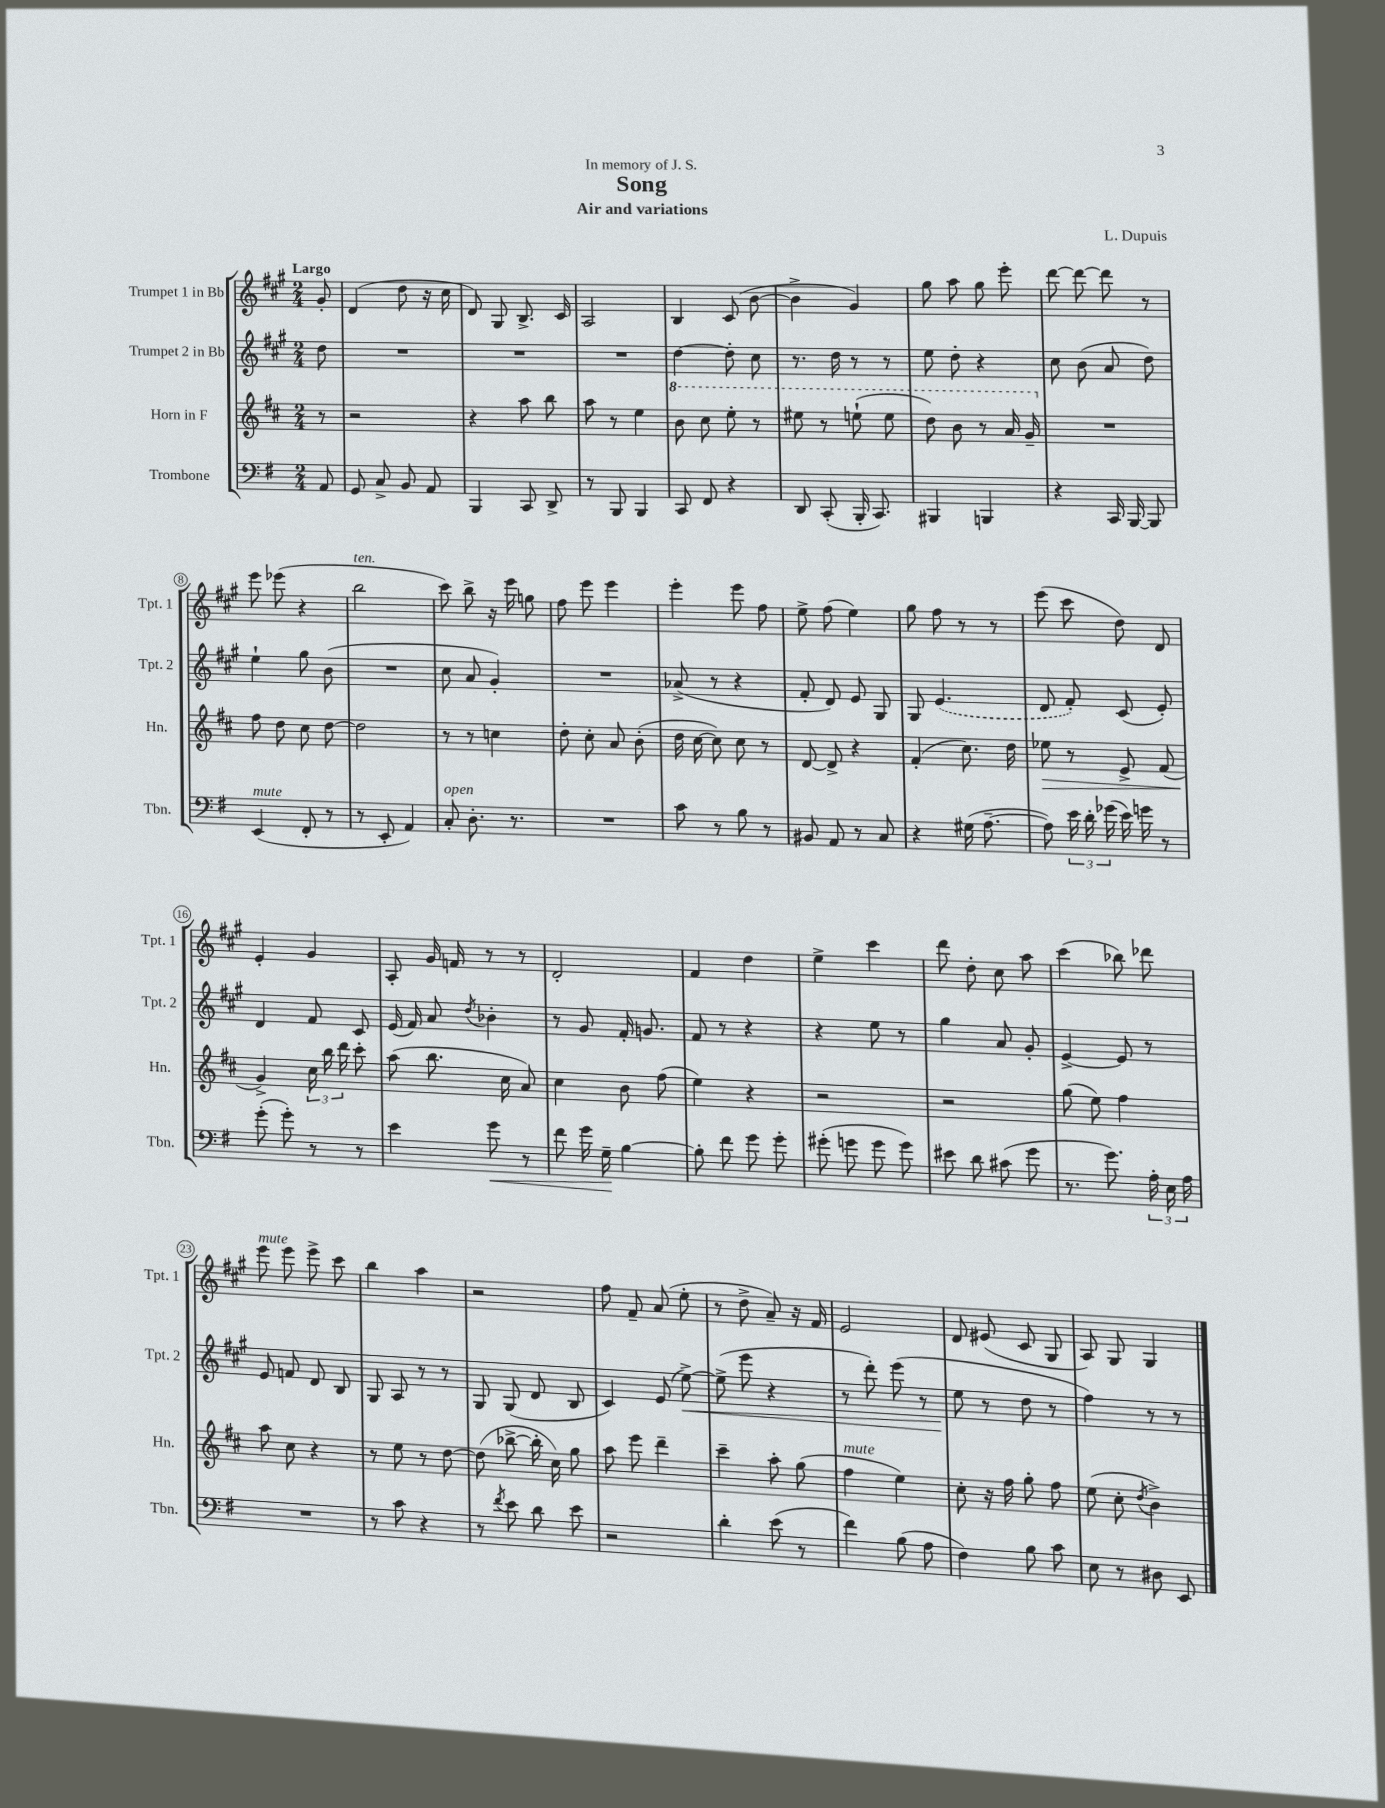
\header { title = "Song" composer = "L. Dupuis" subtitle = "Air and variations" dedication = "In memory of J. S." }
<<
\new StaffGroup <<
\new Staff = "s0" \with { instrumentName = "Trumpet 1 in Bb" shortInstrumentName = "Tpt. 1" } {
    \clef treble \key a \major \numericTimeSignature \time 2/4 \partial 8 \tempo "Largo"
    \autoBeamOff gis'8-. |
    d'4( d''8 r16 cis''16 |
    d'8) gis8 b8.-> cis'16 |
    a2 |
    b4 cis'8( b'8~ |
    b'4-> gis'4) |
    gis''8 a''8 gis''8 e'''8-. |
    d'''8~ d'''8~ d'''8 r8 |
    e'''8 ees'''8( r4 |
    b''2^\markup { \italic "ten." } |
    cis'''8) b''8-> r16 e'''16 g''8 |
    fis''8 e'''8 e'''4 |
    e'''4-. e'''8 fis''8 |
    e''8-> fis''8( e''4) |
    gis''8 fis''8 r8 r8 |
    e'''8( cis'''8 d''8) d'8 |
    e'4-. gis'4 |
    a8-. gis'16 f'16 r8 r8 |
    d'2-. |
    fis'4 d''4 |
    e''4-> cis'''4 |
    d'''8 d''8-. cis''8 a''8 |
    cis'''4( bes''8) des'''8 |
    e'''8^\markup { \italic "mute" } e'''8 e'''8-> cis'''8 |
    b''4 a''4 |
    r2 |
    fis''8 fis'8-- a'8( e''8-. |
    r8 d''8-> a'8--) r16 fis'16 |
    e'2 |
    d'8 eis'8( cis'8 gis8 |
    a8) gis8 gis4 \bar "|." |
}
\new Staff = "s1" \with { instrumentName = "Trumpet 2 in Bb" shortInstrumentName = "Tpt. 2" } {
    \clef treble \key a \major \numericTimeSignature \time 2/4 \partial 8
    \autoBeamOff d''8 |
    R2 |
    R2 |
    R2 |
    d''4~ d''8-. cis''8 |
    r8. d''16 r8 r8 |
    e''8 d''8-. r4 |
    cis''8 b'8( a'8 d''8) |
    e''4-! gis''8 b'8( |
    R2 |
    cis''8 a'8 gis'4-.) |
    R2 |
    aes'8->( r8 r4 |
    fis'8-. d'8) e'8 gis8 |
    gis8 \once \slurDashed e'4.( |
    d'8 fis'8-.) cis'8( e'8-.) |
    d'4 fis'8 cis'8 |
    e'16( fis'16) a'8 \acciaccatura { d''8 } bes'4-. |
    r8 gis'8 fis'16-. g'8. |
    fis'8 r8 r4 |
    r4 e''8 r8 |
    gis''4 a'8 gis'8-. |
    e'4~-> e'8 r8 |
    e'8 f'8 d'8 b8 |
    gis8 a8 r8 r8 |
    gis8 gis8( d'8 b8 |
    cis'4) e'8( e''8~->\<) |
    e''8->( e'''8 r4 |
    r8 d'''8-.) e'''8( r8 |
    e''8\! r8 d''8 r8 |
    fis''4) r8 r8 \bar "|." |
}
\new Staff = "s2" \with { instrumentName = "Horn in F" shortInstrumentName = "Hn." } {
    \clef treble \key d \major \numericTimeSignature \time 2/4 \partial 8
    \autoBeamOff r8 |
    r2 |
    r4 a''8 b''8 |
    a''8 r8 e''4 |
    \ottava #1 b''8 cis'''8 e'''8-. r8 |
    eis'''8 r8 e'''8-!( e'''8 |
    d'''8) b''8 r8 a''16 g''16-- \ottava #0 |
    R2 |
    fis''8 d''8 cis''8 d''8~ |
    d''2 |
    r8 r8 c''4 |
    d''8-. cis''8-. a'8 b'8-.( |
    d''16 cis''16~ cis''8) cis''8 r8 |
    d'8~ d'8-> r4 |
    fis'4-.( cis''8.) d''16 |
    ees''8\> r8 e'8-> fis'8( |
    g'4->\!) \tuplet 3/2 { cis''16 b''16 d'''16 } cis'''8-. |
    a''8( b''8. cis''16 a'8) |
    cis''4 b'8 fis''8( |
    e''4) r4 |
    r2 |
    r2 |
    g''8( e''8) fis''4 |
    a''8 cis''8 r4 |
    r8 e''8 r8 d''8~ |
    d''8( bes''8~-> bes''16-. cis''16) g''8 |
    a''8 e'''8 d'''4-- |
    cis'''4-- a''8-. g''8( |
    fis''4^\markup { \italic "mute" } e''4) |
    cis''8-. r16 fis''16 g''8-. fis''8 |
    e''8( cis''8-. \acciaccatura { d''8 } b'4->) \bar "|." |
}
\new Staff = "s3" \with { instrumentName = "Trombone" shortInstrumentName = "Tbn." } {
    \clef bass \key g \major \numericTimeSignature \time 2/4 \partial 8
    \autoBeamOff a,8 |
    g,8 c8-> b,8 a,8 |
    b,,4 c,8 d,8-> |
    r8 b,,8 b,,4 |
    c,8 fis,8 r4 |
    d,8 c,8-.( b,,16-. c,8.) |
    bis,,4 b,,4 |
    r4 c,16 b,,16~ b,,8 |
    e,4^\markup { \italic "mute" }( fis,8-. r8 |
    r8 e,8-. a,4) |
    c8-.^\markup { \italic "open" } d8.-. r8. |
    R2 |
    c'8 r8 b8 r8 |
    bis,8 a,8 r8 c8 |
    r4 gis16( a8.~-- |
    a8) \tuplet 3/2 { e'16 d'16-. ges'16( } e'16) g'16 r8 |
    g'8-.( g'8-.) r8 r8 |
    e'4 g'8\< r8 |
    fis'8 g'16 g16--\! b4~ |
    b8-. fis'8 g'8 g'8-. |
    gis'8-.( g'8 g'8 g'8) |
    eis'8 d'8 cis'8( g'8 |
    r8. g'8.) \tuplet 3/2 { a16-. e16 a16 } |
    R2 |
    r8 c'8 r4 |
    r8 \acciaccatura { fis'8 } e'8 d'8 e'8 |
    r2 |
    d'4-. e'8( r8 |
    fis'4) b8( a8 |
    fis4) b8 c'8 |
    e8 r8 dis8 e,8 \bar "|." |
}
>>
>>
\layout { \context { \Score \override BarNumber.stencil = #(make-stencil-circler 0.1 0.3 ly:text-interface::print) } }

════

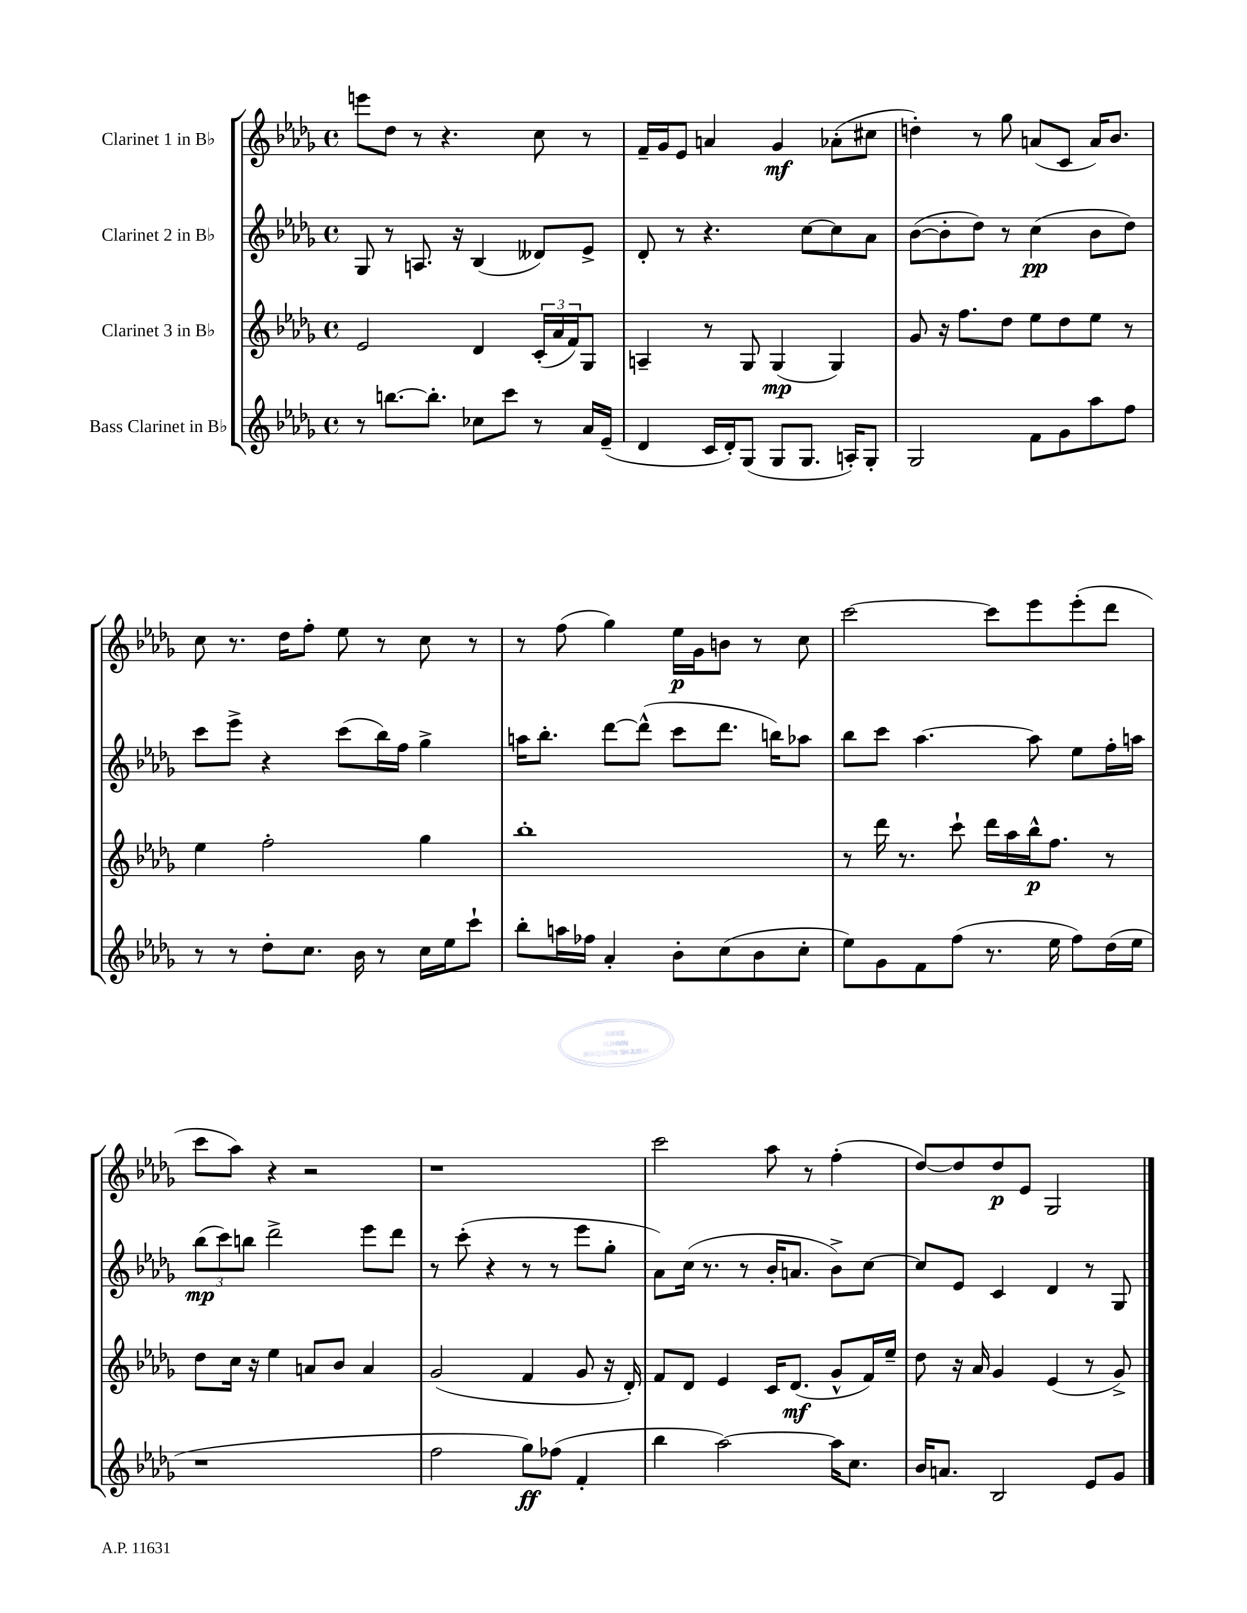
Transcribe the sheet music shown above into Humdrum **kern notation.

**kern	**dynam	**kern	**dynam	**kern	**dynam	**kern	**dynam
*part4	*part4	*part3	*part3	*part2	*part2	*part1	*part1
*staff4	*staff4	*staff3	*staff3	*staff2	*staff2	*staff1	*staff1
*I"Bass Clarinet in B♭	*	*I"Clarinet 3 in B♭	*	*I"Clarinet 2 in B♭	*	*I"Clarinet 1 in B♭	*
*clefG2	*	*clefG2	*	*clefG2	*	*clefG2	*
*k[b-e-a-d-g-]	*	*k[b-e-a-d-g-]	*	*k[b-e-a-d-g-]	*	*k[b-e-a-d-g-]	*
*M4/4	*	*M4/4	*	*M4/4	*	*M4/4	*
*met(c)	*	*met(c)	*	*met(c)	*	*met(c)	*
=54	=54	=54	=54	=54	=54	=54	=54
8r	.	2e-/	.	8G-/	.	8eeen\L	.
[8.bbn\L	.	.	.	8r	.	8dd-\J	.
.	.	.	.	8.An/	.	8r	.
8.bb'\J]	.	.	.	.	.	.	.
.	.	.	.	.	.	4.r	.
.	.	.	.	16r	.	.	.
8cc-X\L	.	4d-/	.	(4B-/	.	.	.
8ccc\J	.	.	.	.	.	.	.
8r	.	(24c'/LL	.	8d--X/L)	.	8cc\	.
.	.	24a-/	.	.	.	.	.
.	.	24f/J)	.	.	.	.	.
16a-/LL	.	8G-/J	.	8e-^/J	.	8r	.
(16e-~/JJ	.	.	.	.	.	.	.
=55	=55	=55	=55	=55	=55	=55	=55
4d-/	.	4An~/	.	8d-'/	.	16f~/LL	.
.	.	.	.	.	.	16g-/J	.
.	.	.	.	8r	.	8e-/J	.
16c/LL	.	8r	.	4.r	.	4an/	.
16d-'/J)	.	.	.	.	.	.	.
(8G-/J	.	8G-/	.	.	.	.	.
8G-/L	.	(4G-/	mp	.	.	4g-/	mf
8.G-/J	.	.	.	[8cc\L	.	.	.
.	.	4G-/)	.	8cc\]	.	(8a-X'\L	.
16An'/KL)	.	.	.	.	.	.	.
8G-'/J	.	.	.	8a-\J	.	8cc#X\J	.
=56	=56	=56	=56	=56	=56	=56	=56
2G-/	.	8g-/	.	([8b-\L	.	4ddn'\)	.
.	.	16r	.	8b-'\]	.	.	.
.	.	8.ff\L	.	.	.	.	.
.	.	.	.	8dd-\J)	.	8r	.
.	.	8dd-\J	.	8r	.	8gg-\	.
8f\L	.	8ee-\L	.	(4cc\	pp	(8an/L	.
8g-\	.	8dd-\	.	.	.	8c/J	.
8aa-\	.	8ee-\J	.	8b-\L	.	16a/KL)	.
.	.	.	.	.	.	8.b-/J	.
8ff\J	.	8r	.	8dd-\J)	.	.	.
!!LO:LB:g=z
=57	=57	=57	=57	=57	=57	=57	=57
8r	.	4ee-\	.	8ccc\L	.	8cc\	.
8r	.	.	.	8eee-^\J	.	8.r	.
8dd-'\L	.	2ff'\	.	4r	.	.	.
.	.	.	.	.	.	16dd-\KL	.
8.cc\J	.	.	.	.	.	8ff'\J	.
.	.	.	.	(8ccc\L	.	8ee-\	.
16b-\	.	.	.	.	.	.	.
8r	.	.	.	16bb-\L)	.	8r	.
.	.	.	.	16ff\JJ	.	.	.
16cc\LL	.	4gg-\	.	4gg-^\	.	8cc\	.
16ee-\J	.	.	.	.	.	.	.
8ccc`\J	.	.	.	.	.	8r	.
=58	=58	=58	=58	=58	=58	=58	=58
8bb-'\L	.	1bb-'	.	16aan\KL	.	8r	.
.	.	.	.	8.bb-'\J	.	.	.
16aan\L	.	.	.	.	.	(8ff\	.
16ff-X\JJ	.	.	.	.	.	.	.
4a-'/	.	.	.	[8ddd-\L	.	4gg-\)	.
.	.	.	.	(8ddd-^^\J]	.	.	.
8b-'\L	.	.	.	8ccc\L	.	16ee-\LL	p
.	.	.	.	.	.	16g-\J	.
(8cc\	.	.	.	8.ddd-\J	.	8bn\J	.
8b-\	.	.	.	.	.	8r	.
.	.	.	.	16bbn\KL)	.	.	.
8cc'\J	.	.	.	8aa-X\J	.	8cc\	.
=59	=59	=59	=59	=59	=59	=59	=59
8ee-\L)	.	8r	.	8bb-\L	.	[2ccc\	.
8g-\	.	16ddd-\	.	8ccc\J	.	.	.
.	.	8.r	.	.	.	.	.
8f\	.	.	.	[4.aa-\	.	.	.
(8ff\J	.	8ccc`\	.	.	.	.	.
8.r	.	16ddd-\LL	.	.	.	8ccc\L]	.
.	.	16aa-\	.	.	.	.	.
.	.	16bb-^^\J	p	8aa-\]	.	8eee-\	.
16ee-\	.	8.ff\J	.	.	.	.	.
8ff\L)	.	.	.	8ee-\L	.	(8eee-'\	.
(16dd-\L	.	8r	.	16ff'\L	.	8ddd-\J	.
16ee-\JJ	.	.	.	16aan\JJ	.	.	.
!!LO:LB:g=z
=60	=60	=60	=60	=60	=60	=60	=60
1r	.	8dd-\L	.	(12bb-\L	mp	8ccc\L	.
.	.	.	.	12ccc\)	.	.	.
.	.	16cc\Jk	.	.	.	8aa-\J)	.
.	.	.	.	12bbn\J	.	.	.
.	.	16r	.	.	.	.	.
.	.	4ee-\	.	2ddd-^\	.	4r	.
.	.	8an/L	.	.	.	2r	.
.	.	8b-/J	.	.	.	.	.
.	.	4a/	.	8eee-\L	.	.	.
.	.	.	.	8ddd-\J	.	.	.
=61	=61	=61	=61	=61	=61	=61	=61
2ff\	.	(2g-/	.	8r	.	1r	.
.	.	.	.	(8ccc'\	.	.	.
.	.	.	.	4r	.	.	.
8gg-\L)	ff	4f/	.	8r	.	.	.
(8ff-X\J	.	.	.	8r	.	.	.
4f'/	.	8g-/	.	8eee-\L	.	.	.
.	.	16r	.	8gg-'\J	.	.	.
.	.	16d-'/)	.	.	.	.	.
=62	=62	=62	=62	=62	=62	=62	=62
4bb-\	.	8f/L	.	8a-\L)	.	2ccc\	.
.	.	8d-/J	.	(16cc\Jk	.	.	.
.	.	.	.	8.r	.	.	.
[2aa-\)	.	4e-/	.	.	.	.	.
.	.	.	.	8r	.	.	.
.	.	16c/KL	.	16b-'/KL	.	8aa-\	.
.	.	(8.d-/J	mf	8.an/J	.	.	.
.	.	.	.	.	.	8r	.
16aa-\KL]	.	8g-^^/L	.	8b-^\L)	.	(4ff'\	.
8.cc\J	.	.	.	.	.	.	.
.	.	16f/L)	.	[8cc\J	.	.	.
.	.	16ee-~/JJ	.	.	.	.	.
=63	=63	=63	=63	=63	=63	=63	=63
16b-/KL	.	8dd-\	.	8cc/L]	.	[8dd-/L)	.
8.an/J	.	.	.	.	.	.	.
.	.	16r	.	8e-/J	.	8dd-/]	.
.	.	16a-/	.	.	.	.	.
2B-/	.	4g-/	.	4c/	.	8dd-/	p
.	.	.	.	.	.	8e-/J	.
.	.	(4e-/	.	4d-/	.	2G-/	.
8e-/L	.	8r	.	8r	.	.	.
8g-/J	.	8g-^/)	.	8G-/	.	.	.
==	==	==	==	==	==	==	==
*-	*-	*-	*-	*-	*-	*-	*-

════

▶ [Goal of the exercise]: Copy out everything in the records from the line containing "memory of J." down to the line containing "gis''8 fis''8 r8 r8 |", keeping both of those lines.

▶ [Output]:
\header { title = "Song" composer = "L. Dupuis" subtitle = "Air and variations" dedication = "In memory of J. S." }
<<
\new StaffGroup <<
\new Staff = "s0" \with { instrumentName = "Trumpet 1 in Bb" shortInstrumentName = "Tpt. 1" } {
    \clef treble \key a \major \numericTimeSignature \time 2/4 \partial 8 \tempo "Largo"
    \autoBeamOff gis'8-. |
    d'4( d''8 r16 cis''16 |
    d'8) gis8 b8.-> cis'16 |
    a2 |
    b4 cis'8( b'8~ |
    b'4-> gis'4) |
    gis''8 a''8 gis''8 e'''8-. |
    d'''8~ d'''8~ d'''8 r8 |
    e'''8 ees'''8( r4 |
    b''2^\markup { \italic "ten." } |
    cis'''8) b''8-> r16 e'''16 g''8 |
    fis''8 e'''8 e'''4 |
    e'''4-. e'''8 fis''8 |
    e''8-> fis''8( e''4) |
    gis''8 fis''8 r8 r8 |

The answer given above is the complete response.